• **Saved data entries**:
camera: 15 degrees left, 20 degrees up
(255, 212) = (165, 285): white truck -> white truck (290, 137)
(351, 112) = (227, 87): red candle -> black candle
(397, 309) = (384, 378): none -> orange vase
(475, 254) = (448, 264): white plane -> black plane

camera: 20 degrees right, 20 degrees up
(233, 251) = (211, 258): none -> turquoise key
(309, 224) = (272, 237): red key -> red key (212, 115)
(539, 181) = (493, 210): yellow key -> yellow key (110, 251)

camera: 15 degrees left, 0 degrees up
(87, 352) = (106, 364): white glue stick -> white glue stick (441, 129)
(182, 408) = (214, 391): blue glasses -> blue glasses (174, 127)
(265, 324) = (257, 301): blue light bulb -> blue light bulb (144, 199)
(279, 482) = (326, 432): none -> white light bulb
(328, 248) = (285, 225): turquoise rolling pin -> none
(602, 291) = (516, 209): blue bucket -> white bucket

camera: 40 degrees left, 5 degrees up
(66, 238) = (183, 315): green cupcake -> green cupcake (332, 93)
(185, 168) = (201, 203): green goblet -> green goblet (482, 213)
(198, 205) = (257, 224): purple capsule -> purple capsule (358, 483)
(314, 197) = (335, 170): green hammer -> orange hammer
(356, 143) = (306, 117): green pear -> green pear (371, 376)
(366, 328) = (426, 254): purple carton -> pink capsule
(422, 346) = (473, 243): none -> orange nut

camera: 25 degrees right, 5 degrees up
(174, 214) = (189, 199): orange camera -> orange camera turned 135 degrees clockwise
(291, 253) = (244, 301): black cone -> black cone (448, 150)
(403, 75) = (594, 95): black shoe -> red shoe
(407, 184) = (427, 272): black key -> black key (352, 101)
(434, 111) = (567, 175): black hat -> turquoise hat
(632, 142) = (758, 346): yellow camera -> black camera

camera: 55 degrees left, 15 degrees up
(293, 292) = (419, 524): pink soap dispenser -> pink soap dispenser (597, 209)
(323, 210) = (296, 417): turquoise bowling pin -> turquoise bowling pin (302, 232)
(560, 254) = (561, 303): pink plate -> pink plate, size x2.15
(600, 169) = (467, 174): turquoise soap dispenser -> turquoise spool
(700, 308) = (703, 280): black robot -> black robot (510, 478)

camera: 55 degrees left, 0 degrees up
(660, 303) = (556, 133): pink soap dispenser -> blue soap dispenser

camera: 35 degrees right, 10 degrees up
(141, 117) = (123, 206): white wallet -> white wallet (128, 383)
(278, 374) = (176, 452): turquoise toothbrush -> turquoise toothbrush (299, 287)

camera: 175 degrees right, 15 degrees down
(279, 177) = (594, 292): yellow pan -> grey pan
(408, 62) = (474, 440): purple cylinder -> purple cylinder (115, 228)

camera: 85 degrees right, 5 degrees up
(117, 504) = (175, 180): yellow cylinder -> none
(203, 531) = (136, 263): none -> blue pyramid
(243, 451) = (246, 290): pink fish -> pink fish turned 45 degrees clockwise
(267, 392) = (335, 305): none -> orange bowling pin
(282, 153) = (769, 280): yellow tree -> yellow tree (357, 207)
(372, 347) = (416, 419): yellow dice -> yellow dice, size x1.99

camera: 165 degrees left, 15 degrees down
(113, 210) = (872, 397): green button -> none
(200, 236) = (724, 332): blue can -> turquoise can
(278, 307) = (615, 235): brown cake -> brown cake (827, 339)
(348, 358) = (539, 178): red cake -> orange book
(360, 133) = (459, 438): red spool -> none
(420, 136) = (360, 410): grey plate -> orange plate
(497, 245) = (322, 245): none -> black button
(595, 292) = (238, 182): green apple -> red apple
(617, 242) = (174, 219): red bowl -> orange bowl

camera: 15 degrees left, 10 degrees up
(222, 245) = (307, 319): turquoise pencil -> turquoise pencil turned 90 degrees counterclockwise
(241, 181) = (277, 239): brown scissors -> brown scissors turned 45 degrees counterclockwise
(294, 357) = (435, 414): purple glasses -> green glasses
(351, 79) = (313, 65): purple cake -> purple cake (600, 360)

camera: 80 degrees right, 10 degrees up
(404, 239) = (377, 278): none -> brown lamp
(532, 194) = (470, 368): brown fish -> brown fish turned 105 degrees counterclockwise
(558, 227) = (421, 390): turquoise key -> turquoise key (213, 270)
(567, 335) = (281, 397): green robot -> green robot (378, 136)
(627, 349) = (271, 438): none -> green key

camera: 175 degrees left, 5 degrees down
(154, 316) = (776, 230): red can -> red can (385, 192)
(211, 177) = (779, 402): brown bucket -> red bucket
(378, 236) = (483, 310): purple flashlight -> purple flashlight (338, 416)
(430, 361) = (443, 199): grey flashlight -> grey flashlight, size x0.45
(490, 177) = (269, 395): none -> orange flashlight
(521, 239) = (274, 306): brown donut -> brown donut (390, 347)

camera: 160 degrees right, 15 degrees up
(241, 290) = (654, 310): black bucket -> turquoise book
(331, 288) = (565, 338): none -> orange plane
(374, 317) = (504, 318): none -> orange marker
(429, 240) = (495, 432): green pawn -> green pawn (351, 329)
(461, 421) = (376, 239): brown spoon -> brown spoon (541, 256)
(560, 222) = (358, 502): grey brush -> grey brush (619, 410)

• **ASSIGNMENT**: Please reproduce the lines from the line with "(490, 177) = (269, 395): none" to the line with "(429, 240) = (495, 432): green", both ends included, exactly as they appear above.

• **ANSWER AREA**:
(490, 177) = (269, 395): none -> orange flashlight
(521, 239) = (274, 306): brown donut -> brown donut (390, 347)

camera: 160 degrees right, 15 degrees up
(241, 290) = (654, 310): black bucket -> turquoise book
(331, 288) = (565, 338): none -> orange plane
(374, 317) = (504, 318): none -> orange marker
(429, 240) = (495, 432): green pawn -> green pawn (351, 329)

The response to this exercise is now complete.